◆ Given records:
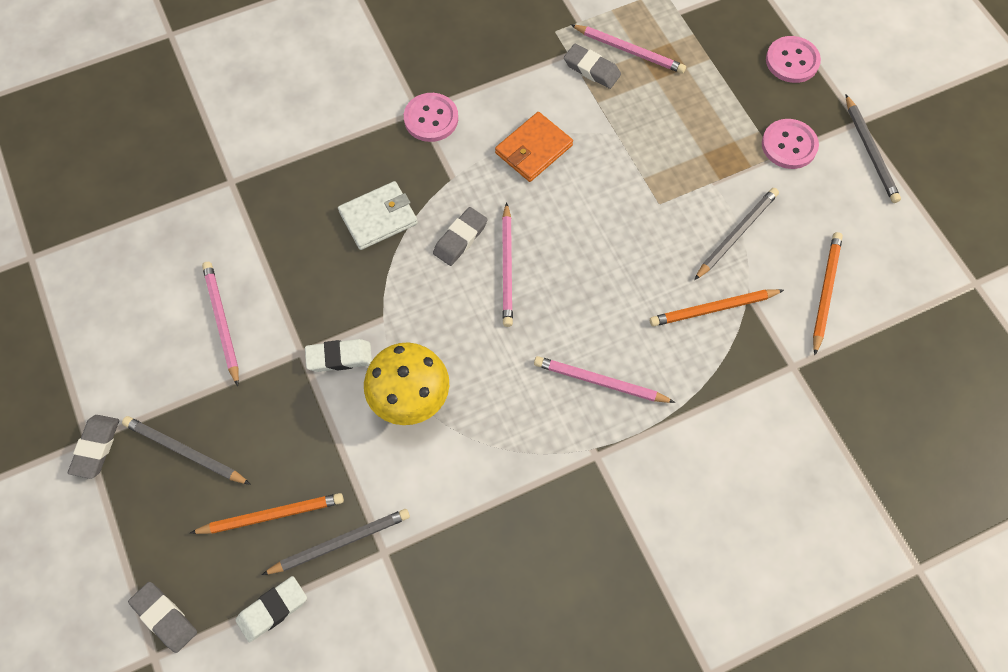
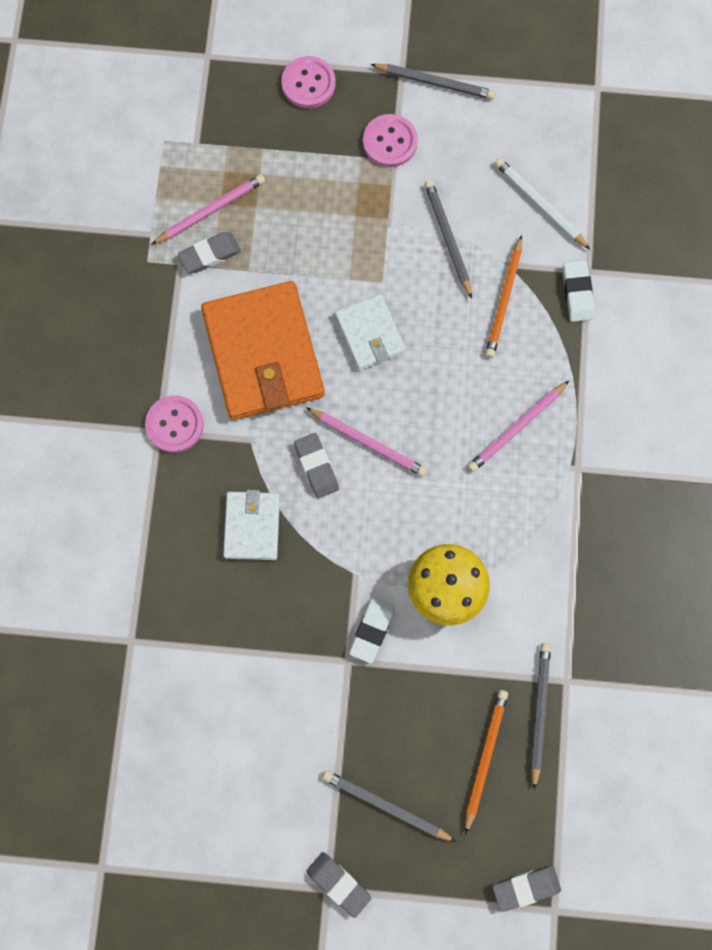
camera: 60 degrees left, 10 degrees up
(185, 451) = (386, 806): grey pencil -> grey pencil turned 60 degrees clockwise
(222, 322) = (277, 717): pink pencil -> none
(272, 610) = (566, 795): white eraser -> white eraser (577, 293)
(534, 149) = (263, 353): orange wallet -> orange wallet, size x1.89
(606, 218) = (370, 333): none -> white wallet
(825, 292) = (540, 204): orange pencil -> white pencil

◆ Your goal: Go through the material above line by line and work out how many lines contain the word "degrees"; give only that number.

◆ Task answer: 2